_To do:_ The full listing, exactly as written and with no images, is the expected output.
____ Data excerpt
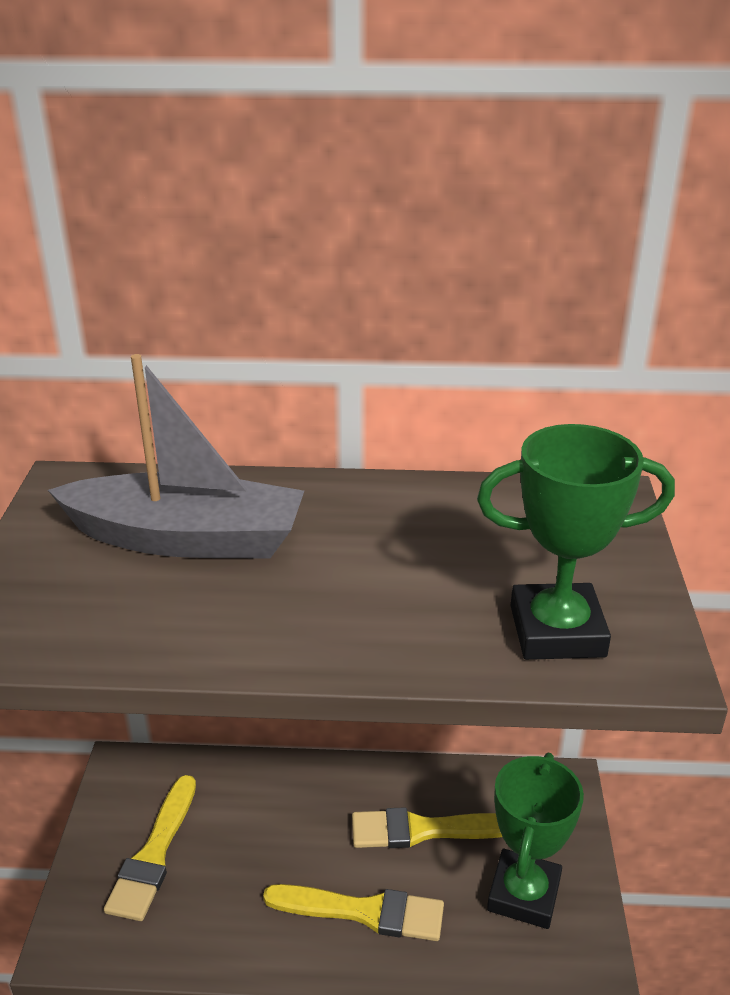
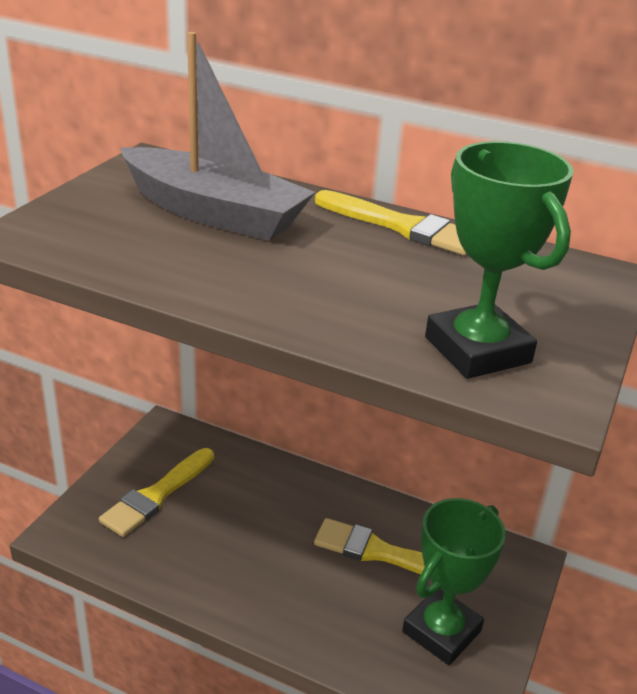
camera: 20 degrees right, 0 degrees up
(363, 912) = (297, 594): yellow brush -> yellow brush (402, 227)
(557, 631) = (477, 350): green trophy -> green trophy turned 45 degrees clockwise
________
_Solution to the exercise:_
camera: 20 degrees right, 0 degrees up
(363, 912) = (297, 594): yellow brush -> yellow brush (402, 227)
(557, 631) = (477, 350): green trophy -> green trophy turned 45 degrees clockwise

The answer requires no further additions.